(Stored data)
-*-
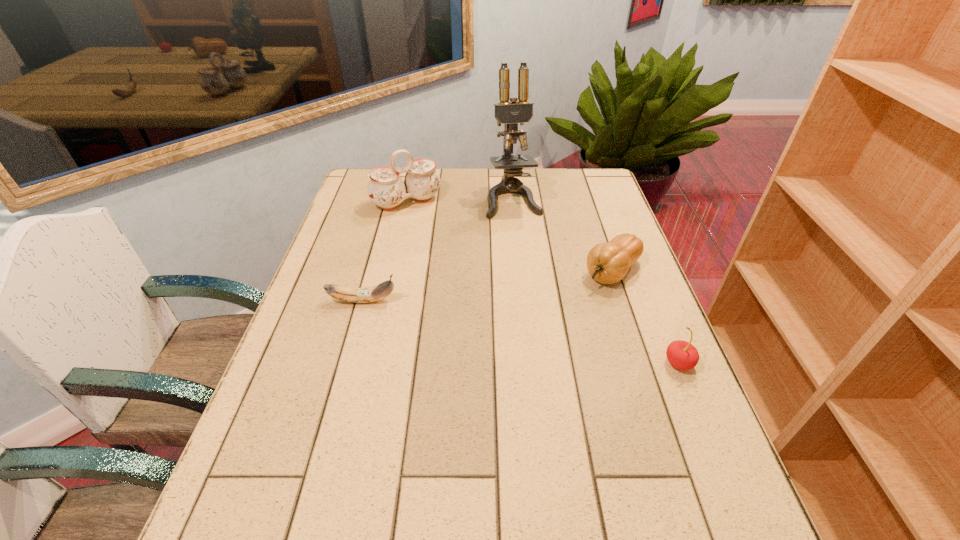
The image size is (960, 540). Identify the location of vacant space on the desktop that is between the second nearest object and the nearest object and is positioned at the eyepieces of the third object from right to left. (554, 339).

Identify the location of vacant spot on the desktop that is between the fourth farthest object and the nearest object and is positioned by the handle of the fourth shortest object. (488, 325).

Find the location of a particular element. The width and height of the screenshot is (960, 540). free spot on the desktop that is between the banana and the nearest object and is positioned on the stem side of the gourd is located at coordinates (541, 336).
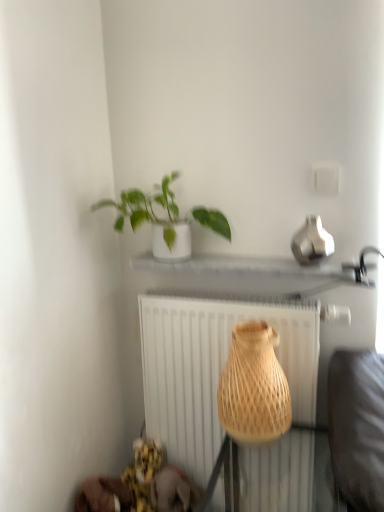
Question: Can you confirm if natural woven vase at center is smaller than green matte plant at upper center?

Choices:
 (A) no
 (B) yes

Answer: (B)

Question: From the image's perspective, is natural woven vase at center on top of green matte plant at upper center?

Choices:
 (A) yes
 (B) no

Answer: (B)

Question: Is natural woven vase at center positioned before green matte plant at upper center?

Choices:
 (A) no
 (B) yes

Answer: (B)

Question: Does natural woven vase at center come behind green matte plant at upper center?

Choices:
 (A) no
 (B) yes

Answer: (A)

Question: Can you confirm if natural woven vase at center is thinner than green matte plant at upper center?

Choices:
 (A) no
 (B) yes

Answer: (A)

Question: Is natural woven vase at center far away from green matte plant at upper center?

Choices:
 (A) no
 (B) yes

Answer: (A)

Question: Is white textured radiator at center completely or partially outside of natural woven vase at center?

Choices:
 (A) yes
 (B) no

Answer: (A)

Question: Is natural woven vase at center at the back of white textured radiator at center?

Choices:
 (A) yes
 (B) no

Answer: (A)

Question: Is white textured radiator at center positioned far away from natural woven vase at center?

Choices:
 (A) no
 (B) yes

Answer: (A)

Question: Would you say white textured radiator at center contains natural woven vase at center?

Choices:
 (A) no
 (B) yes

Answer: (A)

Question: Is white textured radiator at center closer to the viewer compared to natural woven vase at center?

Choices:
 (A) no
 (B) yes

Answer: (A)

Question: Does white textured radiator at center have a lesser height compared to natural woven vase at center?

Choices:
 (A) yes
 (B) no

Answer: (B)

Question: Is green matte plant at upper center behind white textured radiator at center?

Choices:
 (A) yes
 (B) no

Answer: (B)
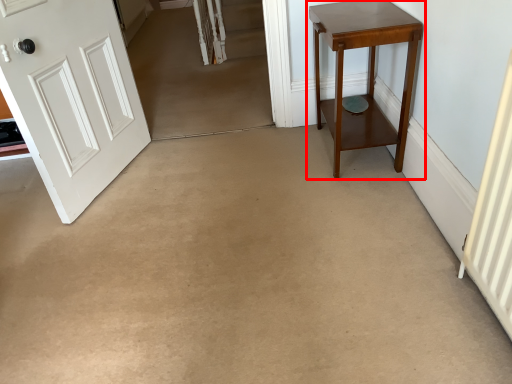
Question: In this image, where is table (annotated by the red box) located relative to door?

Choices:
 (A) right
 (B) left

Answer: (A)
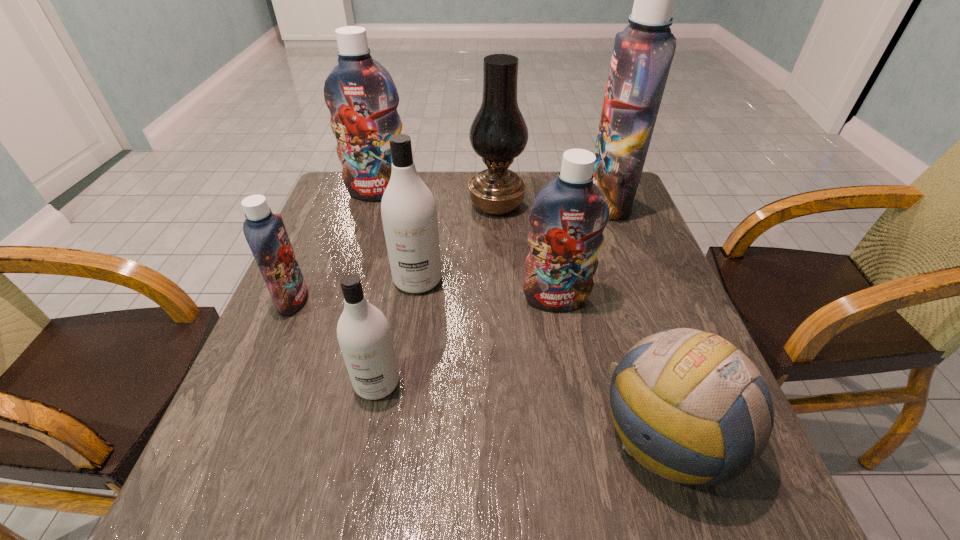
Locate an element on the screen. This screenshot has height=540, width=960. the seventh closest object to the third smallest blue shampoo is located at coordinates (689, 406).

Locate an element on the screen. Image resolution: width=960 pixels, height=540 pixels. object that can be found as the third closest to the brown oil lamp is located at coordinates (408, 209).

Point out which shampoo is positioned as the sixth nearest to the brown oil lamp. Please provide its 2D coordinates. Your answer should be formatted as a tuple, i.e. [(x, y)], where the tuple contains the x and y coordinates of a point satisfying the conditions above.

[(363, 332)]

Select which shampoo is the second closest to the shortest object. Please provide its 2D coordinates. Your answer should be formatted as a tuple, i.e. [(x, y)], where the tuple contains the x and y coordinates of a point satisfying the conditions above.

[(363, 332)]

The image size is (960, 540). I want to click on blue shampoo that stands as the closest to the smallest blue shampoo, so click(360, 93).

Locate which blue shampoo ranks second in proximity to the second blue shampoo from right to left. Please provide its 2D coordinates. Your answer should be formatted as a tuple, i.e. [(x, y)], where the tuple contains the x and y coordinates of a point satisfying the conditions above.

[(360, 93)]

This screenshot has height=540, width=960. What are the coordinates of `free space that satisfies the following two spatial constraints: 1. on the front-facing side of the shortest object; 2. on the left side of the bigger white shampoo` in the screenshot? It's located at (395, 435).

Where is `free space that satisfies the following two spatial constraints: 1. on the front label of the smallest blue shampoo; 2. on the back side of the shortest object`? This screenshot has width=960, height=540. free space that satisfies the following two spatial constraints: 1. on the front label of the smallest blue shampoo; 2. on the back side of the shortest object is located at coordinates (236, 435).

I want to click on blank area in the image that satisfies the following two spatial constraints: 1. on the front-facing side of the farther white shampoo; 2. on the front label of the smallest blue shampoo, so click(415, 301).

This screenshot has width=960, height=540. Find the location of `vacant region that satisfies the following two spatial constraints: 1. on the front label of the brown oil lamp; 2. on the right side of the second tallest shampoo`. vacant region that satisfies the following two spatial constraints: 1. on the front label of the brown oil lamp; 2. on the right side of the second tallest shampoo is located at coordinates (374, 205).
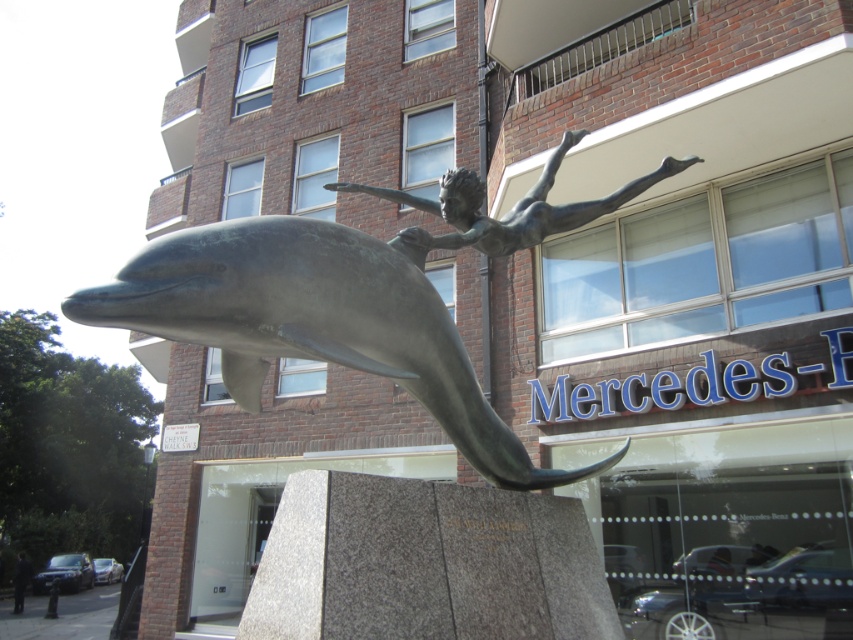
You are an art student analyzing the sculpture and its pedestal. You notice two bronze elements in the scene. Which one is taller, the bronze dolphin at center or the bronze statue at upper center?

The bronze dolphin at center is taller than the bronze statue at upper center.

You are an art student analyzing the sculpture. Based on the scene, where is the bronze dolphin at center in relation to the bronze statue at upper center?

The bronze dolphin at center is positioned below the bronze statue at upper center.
-*-
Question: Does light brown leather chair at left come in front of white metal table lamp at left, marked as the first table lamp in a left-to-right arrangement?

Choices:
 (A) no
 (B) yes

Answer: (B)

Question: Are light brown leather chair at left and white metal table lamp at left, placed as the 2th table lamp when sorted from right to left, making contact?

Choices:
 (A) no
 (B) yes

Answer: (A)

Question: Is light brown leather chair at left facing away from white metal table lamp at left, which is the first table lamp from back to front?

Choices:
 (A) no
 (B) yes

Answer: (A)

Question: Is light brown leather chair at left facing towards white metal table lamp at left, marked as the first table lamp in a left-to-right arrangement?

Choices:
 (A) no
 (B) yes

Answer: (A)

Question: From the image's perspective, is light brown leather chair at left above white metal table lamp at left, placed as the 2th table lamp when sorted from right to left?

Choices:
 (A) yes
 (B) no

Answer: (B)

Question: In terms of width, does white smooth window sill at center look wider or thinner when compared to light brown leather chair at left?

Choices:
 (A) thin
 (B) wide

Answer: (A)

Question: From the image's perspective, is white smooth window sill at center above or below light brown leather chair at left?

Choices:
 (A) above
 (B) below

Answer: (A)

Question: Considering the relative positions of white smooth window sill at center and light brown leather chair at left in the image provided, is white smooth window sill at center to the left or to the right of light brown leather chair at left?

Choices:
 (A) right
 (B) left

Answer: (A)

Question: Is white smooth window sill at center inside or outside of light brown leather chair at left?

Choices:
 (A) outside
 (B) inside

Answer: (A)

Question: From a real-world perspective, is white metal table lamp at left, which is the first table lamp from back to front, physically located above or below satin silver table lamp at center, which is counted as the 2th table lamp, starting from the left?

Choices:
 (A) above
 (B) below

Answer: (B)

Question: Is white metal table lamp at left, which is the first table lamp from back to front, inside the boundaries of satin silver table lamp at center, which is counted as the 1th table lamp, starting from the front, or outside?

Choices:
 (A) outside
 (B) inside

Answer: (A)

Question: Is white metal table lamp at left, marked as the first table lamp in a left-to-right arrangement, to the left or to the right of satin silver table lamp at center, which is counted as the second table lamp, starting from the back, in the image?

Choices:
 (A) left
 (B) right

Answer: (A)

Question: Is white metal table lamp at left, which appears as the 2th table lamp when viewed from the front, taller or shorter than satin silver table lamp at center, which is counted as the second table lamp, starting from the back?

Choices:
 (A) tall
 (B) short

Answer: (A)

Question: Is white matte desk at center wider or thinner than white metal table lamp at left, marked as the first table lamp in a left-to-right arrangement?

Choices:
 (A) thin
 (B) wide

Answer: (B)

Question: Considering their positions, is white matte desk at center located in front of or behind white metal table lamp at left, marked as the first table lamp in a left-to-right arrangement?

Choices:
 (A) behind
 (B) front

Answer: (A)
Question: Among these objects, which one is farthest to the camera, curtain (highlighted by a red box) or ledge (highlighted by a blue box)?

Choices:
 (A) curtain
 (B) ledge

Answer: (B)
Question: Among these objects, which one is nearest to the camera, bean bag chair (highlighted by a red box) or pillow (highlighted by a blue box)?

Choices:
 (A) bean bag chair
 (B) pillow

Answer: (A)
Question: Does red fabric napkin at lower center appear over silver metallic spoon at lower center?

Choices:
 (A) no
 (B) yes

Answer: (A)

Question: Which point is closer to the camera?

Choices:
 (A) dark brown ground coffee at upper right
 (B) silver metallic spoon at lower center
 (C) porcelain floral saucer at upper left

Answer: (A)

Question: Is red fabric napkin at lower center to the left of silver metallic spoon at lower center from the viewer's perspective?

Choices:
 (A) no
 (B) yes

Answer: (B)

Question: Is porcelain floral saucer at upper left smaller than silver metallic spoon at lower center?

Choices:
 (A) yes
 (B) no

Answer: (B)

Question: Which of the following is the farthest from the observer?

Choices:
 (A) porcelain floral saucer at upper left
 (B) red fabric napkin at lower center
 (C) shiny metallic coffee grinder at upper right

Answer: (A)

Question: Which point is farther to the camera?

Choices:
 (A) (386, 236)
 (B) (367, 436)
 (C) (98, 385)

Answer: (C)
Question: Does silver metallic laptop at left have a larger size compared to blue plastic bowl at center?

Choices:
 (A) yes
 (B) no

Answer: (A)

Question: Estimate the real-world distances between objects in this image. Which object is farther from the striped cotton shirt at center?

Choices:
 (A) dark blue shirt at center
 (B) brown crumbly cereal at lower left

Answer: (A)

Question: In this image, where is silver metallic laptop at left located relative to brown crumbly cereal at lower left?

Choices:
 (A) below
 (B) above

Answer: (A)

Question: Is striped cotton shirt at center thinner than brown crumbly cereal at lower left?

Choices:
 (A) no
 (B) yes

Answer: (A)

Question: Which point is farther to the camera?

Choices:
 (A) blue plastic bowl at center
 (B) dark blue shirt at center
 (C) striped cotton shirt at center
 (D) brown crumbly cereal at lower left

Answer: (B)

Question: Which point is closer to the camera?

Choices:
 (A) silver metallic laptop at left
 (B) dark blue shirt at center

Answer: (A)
-*-
=== Task to carry out ===
Repeat the lines from the line with "The image size is (960, 540). Identify" to the line with "Identify the location of vacant spot", including both of those lines.

=== Solution for this problem ===
The image size is (960, 540). Identify the location of vacant space on the desktop that is between the second nearest object and the nearest object and is positioned at the eyepieces of the third object from right to left. (554, 339).

Identify the location of vacant spot on the desktop that is between the fourth farthest object and the nearest object and is positioned by the handle of the fourth shortest object. (488, 325).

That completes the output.